> _The data_
************
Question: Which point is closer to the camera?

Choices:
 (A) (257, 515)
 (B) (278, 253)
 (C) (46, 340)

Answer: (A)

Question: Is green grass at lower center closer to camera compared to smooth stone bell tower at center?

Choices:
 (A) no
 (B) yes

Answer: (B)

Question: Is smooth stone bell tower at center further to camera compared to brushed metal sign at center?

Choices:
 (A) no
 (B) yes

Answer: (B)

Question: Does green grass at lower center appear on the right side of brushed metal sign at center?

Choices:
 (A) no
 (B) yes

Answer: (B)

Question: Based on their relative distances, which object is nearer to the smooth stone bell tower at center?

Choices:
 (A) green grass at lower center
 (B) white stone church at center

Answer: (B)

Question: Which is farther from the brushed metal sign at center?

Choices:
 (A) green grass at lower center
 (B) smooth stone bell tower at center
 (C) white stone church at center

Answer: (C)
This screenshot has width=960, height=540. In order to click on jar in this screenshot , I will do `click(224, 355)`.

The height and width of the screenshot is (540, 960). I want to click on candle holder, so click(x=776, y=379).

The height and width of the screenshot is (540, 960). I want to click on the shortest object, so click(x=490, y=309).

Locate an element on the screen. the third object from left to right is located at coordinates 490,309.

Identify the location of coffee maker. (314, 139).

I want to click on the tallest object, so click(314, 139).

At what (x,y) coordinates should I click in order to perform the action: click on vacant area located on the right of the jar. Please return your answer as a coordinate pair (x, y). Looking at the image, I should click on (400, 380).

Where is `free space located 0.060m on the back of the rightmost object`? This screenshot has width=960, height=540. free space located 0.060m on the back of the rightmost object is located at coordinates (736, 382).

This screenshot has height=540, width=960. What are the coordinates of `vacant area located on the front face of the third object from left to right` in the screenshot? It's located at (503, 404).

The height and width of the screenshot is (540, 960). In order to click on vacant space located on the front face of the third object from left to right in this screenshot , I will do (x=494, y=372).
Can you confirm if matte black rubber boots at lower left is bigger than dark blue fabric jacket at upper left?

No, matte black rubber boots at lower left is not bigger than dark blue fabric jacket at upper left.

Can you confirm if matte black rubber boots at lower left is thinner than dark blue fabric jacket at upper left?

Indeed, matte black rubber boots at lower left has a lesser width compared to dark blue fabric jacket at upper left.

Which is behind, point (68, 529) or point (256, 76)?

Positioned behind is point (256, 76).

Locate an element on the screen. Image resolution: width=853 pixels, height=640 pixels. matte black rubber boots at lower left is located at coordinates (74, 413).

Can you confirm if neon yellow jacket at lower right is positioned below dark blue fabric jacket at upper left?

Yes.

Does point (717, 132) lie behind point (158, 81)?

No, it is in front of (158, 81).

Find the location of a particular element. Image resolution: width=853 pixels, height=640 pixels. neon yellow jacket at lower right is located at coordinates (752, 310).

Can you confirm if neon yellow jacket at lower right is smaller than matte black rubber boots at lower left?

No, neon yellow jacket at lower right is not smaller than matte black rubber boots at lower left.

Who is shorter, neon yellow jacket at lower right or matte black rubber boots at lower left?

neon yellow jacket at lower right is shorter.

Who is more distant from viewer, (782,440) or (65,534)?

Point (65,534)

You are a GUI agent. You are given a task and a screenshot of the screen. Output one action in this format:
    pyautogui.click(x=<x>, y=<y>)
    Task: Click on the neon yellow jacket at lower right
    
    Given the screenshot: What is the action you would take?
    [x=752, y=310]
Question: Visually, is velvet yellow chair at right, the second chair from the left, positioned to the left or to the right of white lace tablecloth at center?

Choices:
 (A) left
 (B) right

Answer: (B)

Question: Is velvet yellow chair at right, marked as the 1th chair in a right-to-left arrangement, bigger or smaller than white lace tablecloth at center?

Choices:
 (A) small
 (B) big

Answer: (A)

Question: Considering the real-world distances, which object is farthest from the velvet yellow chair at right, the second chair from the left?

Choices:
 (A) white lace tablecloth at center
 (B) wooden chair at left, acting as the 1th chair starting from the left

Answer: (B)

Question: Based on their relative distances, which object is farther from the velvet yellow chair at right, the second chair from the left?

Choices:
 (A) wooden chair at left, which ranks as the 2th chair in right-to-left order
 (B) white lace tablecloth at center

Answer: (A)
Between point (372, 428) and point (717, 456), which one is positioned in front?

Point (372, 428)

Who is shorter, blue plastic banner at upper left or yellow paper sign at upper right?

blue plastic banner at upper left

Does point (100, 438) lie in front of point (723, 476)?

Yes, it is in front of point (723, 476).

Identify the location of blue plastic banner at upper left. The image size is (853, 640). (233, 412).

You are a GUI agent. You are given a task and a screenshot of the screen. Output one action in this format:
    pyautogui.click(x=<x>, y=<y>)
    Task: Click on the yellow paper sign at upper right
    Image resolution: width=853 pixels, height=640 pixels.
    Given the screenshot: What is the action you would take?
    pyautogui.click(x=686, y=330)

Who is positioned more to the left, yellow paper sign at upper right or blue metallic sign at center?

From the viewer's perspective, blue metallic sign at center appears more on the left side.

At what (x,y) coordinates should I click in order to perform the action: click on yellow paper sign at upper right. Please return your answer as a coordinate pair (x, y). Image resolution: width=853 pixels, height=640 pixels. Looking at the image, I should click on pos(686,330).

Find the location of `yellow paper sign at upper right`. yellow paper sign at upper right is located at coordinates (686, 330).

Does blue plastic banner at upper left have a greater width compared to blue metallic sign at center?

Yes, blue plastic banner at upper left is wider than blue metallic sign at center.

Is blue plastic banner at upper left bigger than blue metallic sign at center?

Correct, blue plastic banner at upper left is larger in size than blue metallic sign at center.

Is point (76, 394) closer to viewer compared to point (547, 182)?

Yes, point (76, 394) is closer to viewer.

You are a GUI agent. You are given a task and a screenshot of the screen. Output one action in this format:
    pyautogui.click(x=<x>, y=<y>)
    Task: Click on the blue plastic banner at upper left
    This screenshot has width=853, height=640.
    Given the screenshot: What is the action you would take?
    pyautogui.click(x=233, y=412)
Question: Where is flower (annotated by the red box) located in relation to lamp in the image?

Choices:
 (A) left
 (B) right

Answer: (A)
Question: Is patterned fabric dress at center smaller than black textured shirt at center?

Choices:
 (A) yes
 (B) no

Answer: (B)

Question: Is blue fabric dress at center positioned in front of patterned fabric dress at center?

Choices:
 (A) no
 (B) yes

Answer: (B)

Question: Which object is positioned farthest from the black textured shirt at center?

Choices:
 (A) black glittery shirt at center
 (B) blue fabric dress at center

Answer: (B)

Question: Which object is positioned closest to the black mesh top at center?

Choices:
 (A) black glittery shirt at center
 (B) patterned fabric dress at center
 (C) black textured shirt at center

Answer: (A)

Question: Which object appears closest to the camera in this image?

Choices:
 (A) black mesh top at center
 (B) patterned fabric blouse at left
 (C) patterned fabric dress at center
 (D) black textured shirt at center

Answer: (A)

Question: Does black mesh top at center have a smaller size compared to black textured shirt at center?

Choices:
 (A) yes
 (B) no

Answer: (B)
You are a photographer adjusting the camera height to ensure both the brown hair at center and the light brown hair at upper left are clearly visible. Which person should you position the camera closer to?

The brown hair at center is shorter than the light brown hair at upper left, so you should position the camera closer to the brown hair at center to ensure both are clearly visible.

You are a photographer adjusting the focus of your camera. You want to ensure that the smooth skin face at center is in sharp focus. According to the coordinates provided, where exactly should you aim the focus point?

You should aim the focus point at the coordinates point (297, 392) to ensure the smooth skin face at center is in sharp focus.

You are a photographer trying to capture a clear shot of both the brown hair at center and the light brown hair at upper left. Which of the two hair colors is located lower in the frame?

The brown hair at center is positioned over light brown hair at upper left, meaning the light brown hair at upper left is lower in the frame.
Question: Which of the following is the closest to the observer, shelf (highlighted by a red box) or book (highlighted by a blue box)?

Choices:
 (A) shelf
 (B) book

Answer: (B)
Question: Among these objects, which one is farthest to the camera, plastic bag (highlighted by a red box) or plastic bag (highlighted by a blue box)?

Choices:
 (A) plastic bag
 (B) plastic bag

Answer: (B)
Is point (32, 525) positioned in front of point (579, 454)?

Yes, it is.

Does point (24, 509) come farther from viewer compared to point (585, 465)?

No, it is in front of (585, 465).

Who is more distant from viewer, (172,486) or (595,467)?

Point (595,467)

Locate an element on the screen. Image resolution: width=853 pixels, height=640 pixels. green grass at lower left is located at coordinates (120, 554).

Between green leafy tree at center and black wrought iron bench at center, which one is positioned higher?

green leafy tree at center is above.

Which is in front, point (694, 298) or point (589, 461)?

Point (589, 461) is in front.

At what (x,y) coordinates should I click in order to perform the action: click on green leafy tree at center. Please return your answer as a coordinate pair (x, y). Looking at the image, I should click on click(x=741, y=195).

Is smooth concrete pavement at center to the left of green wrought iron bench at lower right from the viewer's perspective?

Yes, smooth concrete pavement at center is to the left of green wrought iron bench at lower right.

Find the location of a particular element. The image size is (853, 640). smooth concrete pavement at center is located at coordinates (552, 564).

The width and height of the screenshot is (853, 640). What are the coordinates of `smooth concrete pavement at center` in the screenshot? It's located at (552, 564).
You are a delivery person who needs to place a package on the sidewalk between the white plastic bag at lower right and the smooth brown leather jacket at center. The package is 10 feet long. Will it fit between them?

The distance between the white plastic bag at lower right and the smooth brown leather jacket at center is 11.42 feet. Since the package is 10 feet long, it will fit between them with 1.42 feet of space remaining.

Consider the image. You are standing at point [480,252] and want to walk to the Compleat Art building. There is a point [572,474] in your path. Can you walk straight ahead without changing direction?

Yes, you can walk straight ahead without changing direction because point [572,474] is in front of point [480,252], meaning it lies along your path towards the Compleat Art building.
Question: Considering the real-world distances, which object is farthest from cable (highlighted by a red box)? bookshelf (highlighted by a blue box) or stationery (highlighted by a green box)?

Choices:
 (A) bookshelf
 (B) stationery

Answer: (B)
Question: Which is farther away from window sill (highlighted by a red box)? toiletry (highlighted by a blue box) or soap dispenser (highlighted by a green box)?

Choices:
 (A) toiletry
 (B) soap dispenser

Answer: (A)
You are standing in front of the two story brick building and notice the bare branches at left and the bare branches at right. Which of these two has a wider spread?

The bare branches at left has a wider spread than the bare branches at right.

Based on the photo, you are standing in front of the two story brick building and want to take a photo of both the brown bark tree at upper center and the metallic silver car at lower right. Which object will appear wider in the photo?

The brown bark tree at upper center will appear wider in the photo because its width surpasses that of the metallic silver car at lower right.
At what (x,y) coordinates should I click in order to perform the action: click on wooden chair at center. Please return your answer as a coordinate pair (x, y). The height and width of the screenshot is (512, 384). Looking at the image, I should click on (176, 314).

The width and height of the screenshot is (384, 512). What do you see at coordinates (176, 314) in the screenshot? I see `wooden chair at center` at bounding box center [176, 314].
************
List every line above that contains the word "soap".

Question: Which is farther away from window sill (highlighted by a red box)? toiletry (highlighted by a blue box) or soap dispenser (highlighted by a green box)?
 (B) soap dispenser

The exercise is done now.